#### Material supplied:
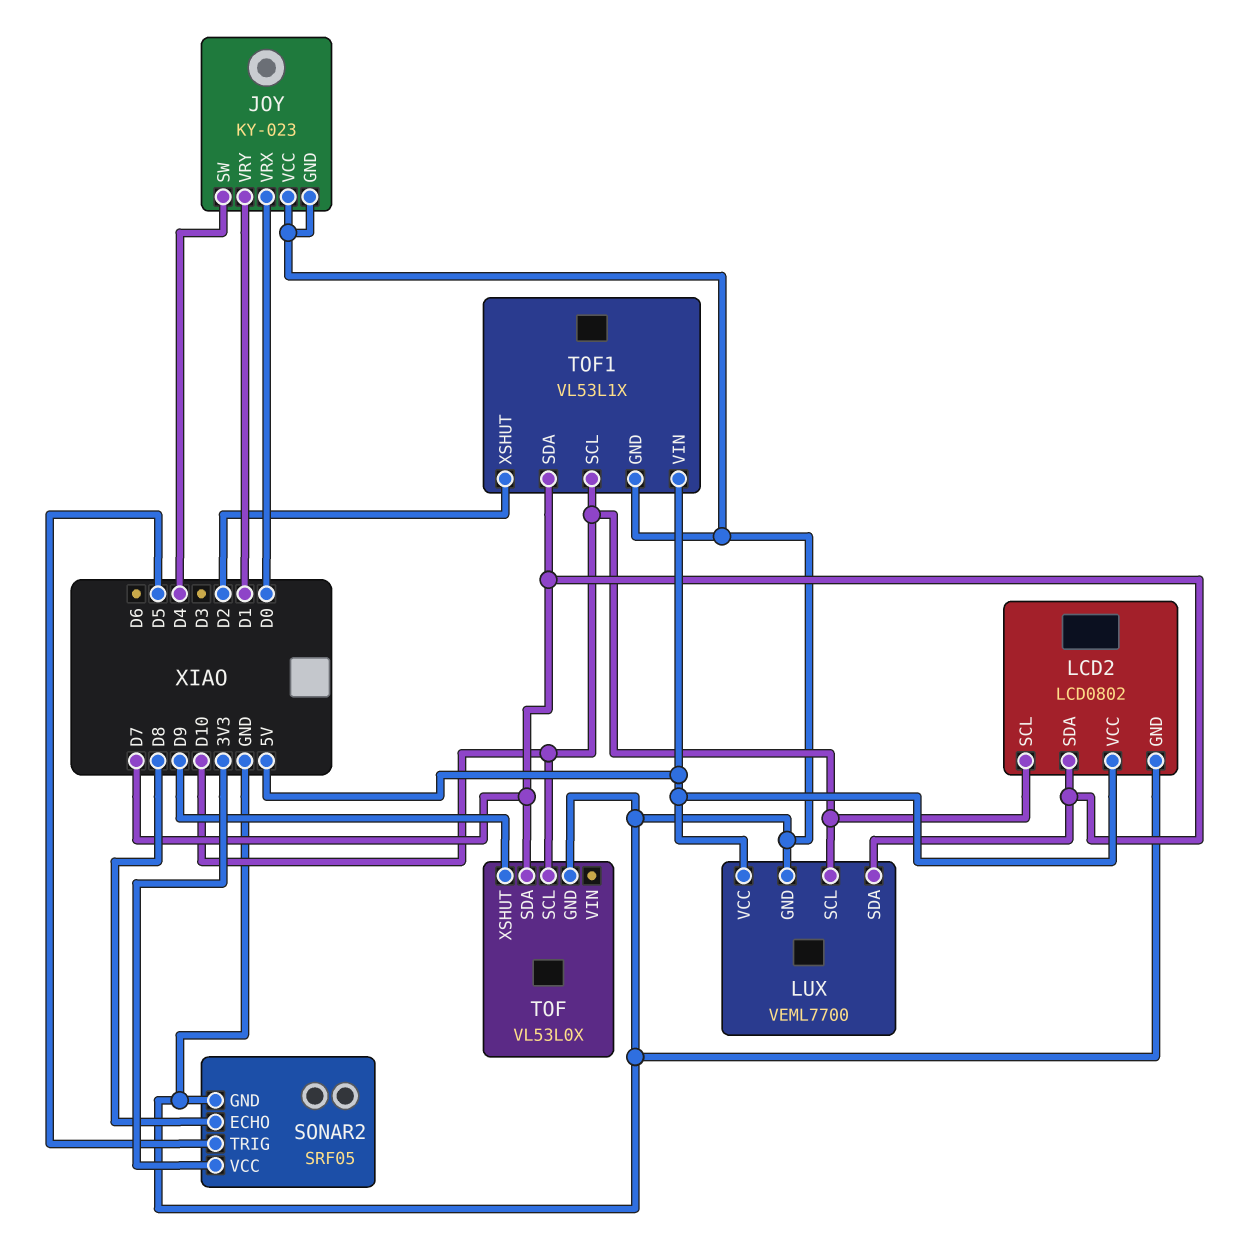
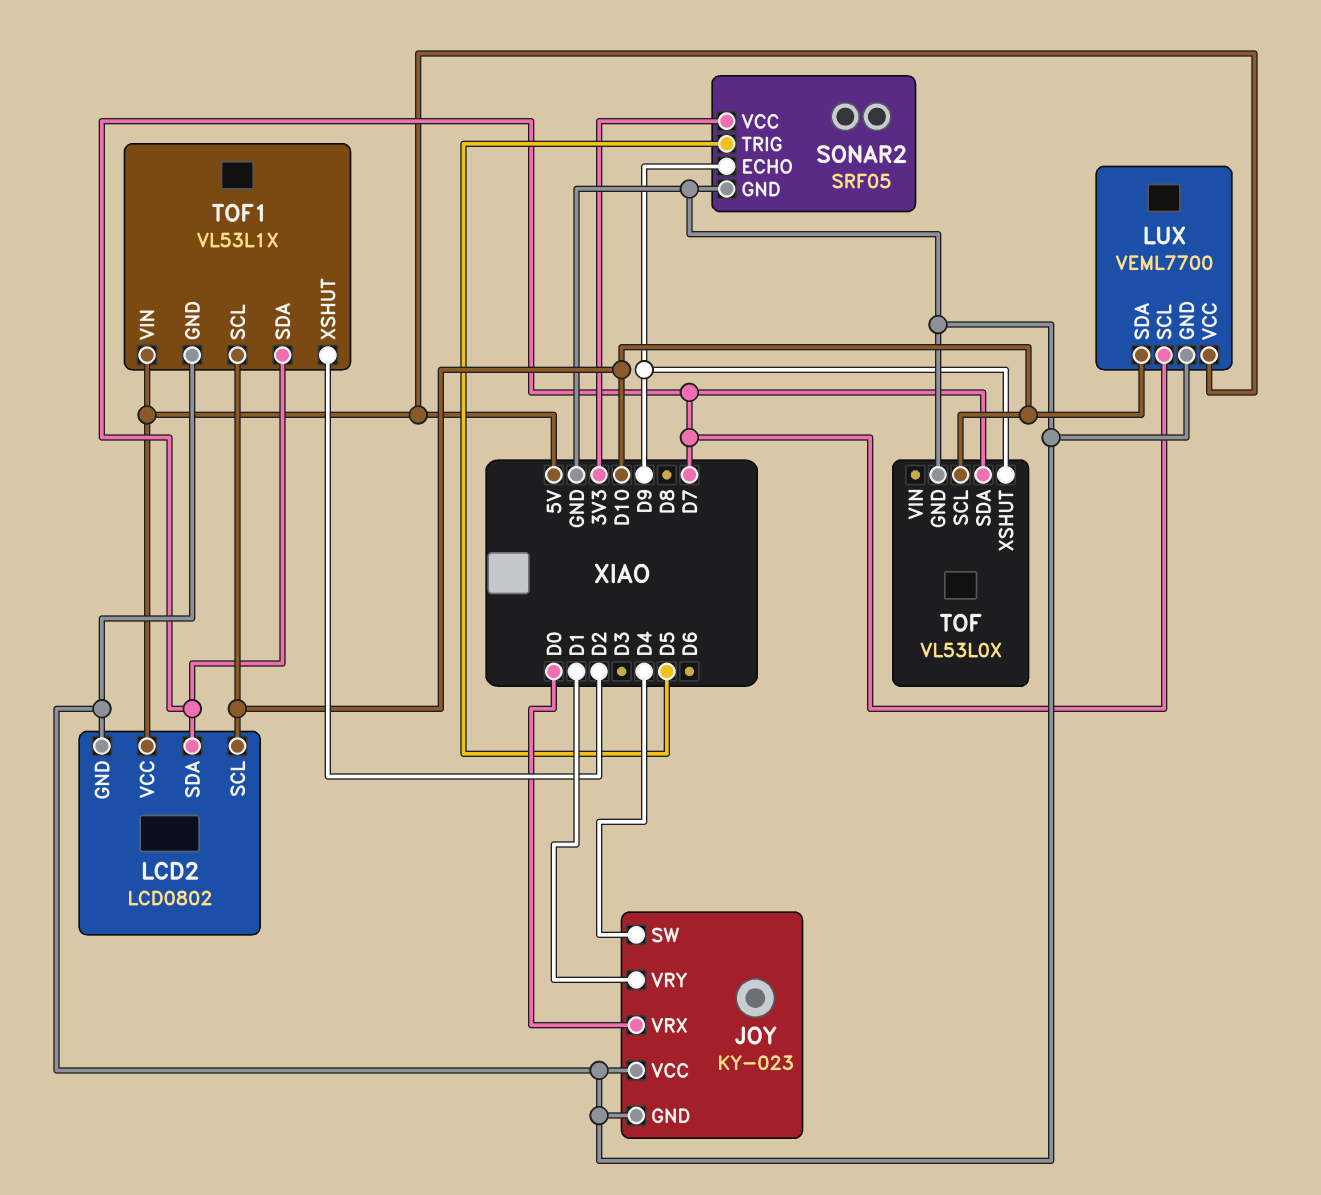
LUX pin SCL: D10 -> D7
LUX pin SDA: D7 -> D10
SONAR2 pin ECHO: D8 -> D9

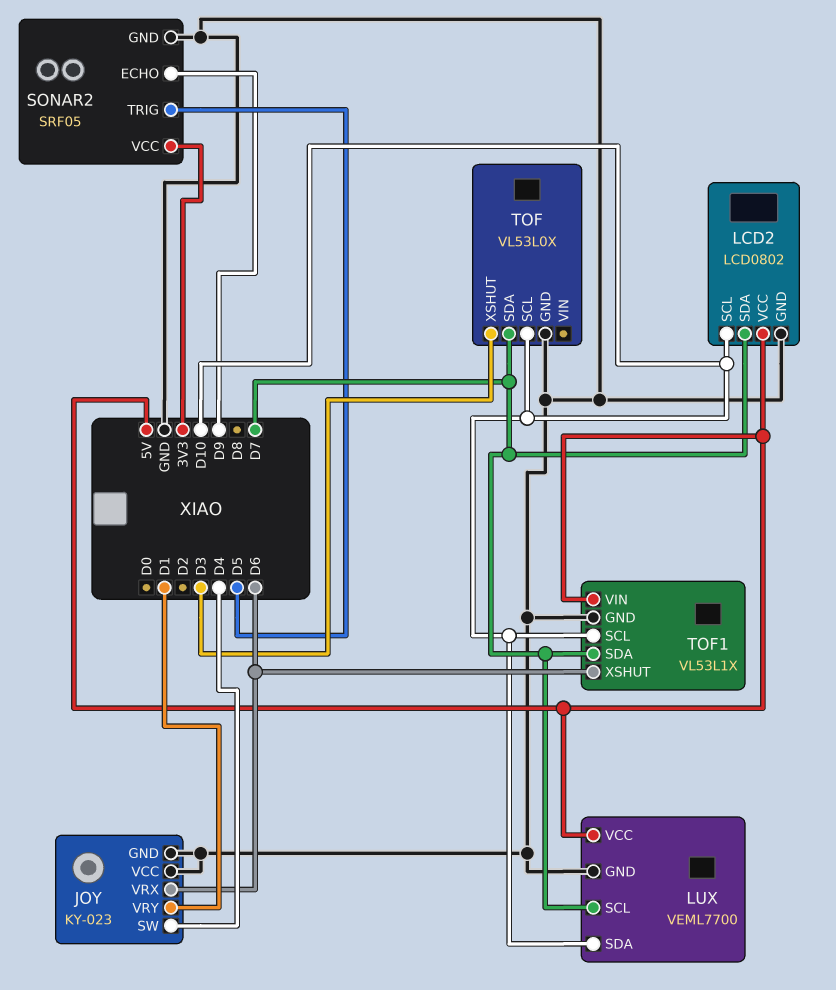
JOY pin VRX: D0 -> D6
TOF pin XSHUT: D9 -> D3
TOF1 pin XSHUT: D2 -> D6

#### Aim of the exercise:
Omitting the images, output each record precisely as written.

#### Response to this exercise:
LUX pin SCL: D10 -> D7
LUX pin SDA: D7 -> D10
SONAR2 pin ECHO: D8 -> D9

JOY pin VRX: D0 -> D6
TOF pin XSHUT: D9 -> D3
TOF1 pin XSHUT: D2 -> D6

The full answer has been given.